## WHAT YOU HAVE TO DO
The count of lines below that include the string "BARO" is the whole answer.

------

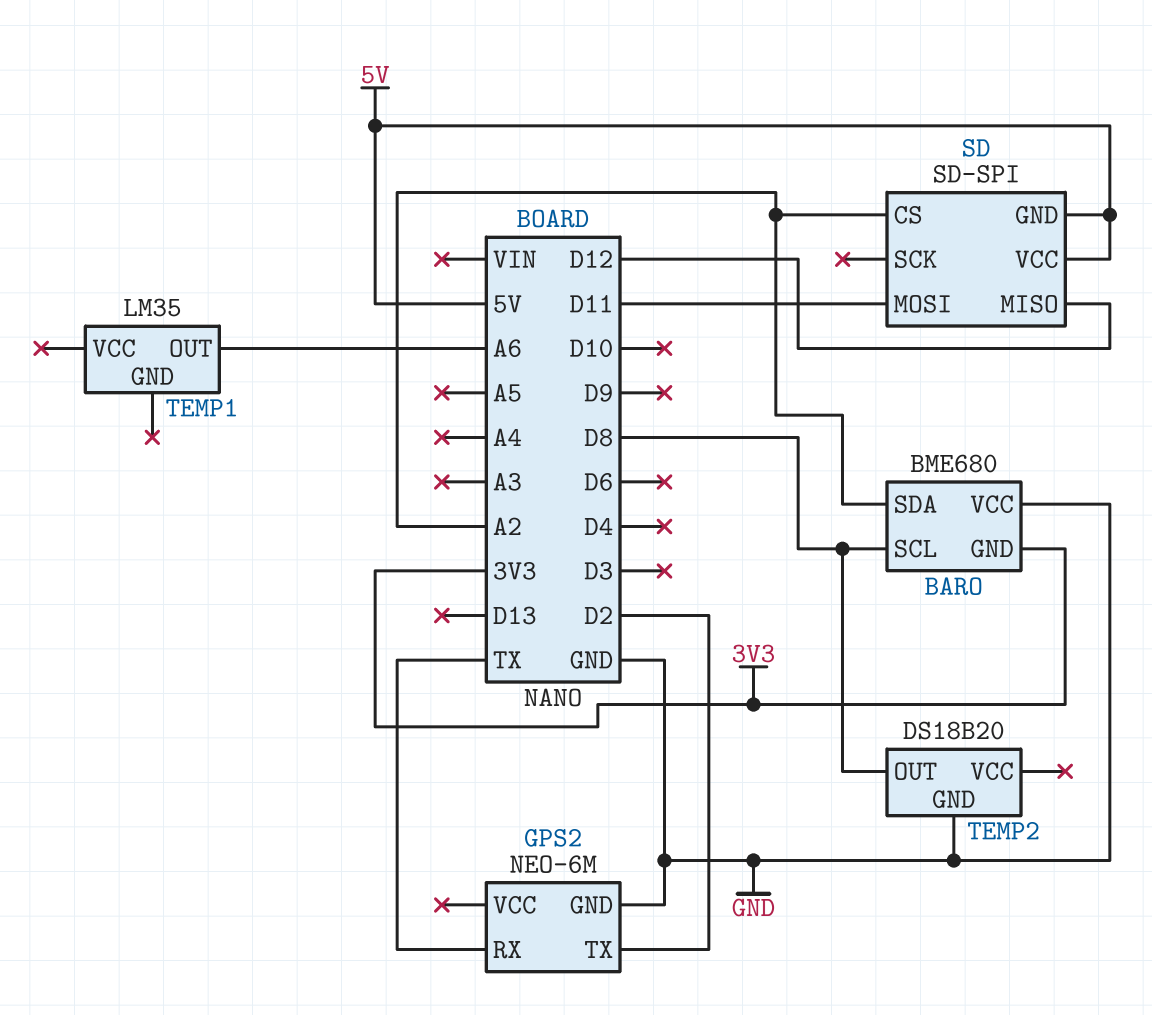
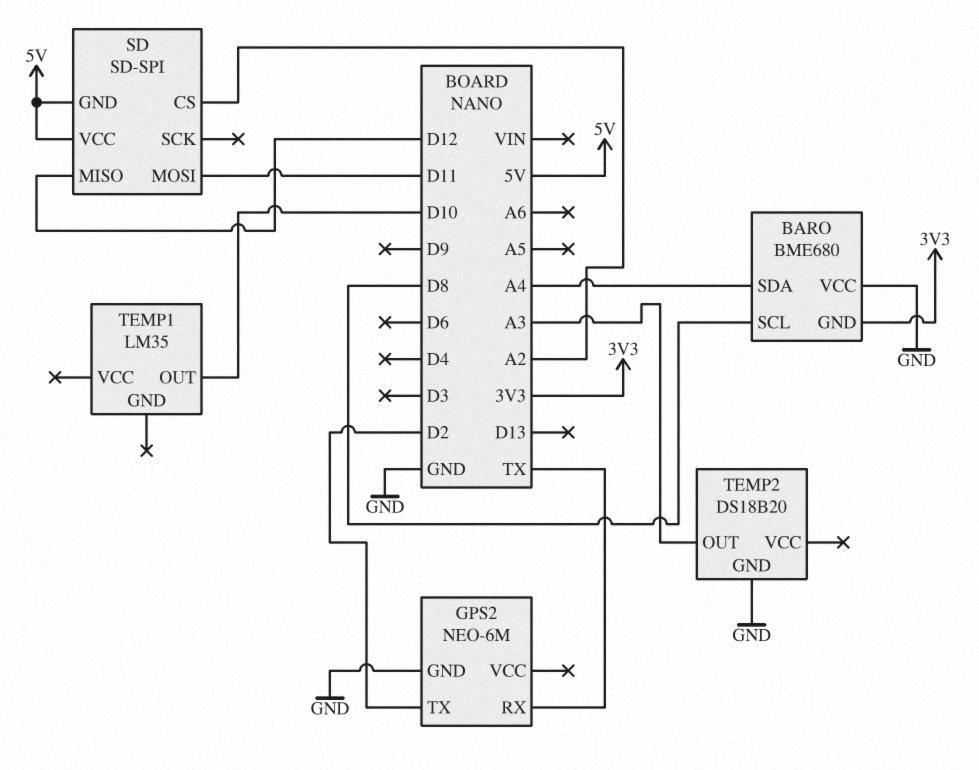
BARO pin SDA: A2 -> A4
TEMP1 pin OUT: A6 -> D10
TEMP2 pin OUT: D8 -> A3

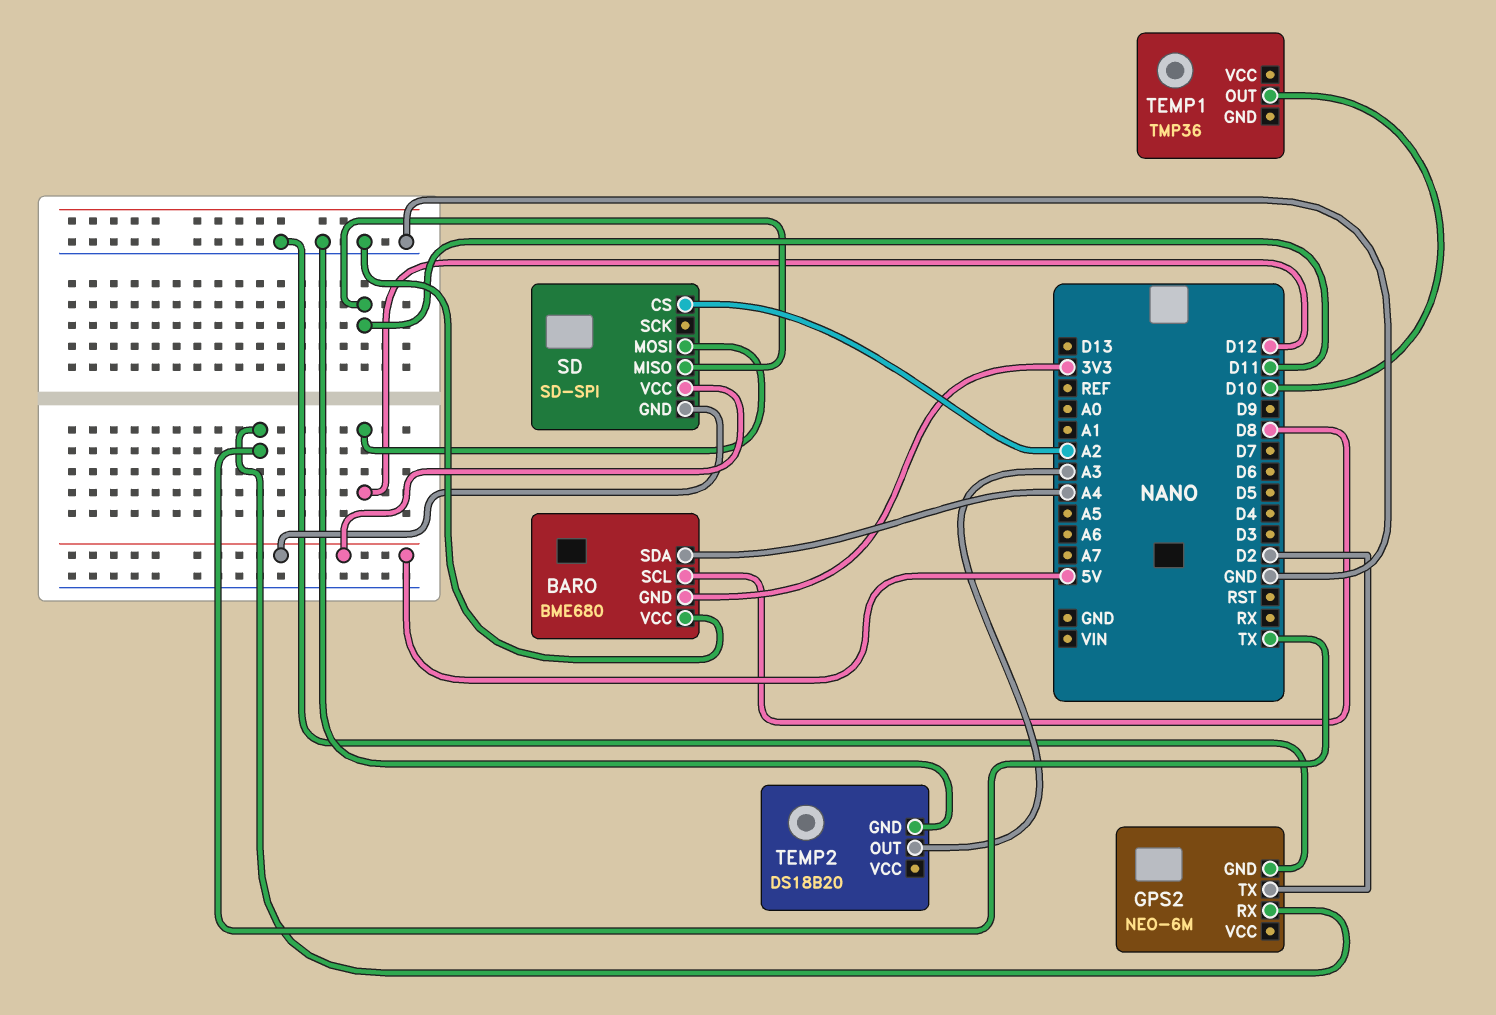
SD pin MISO: D12 -> D11
SD pin MOSI: D11 -> D12
TEMP1: LM35 -> TMP36

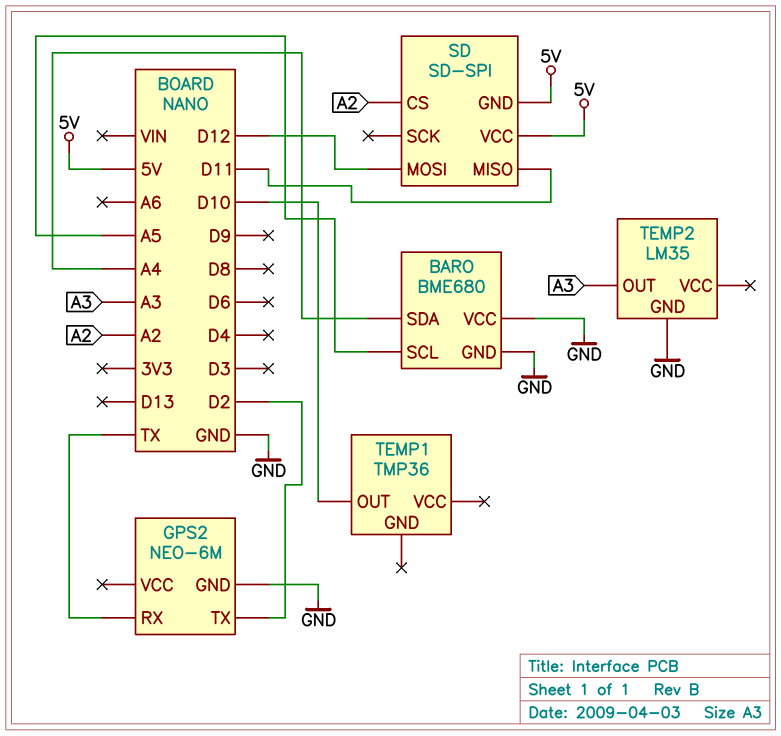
BARO pin GND: 3V3 -> GND
BARO pin SCL: D8 -> A5
TEMP2: DS18B20 -> LM35

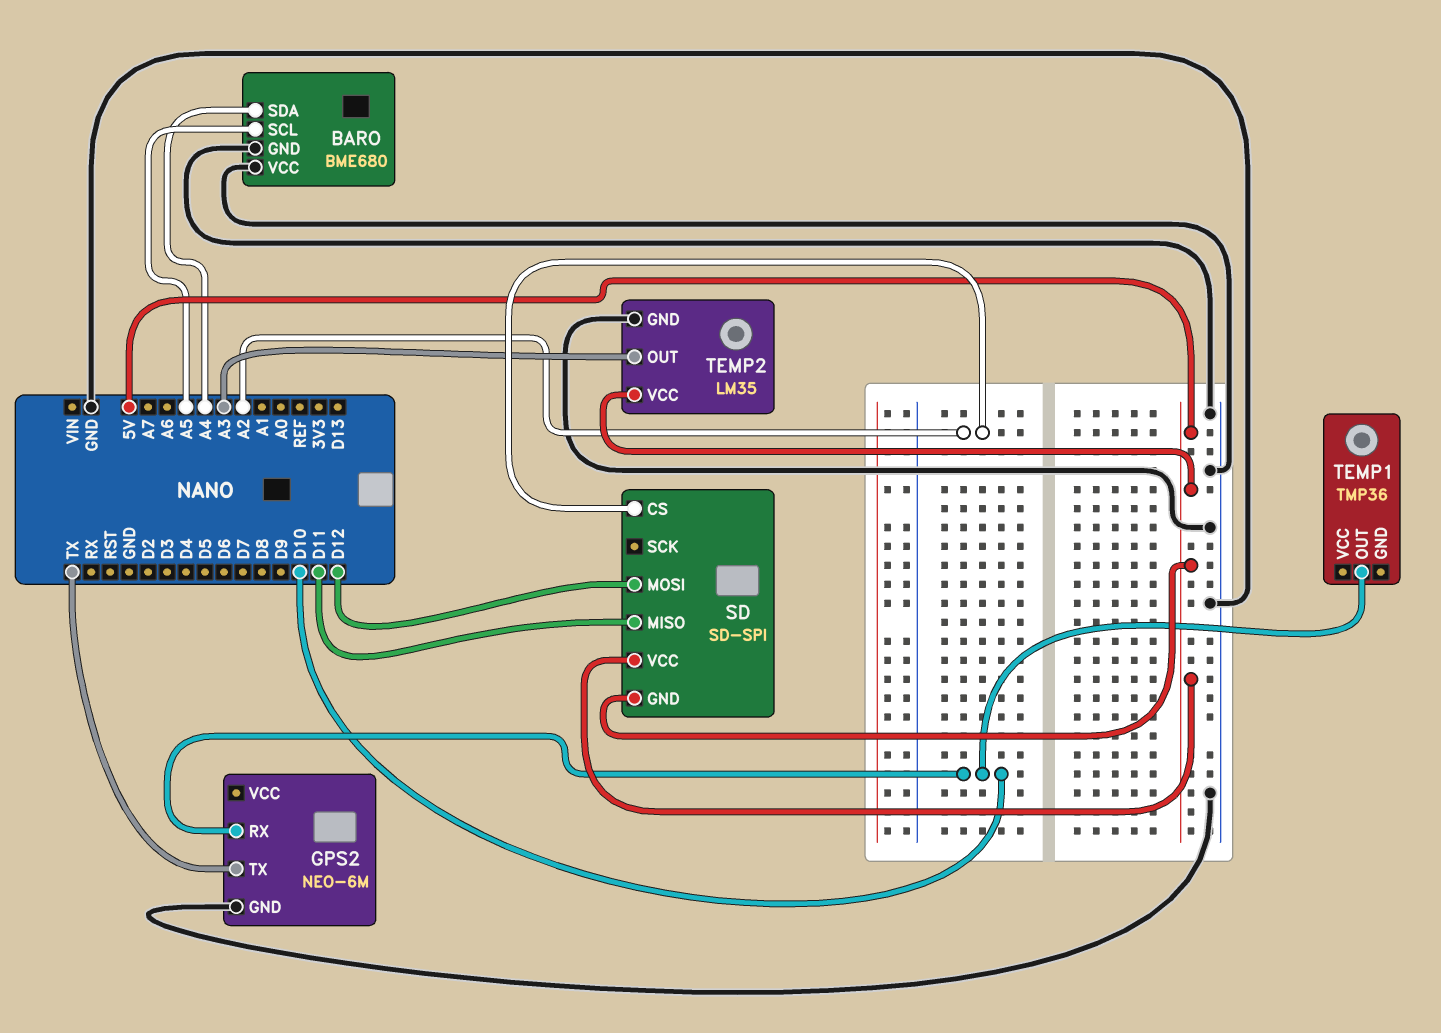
GPS2 pin RX: TX -> D10
GPS2 pin TX: D2 -> TX
TEMP2 pin VCC: none -> 5V

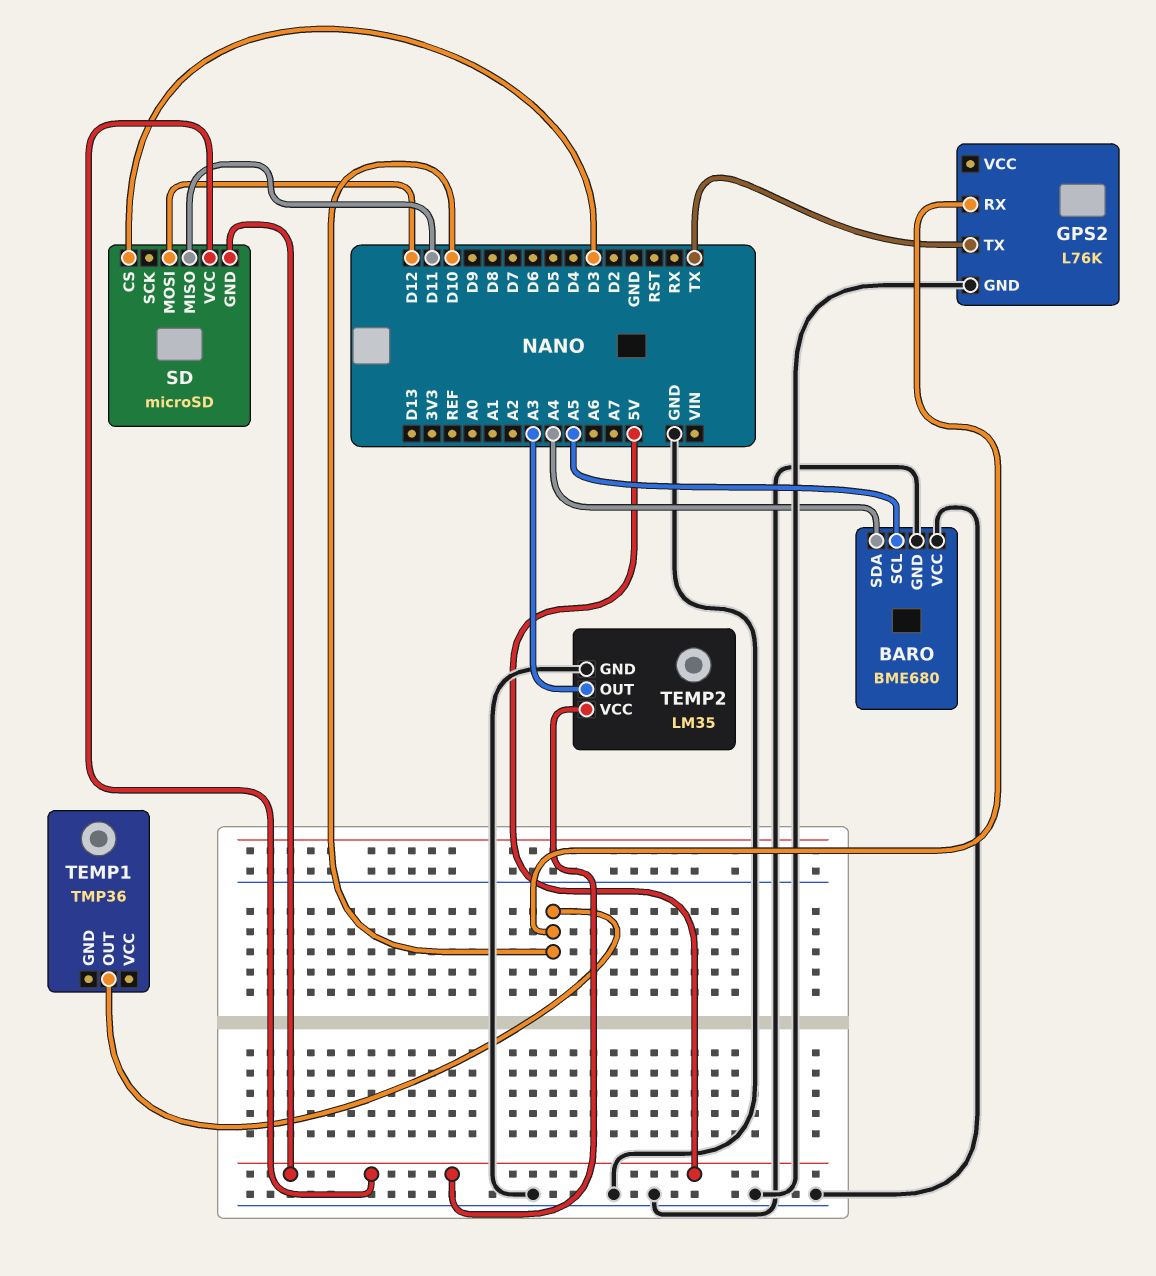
GPS2: NEO-6M -> L76K
SD: SD-SPI -> microSD
SD pin CS: A2 -> D3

------

## RESULT BELOW
3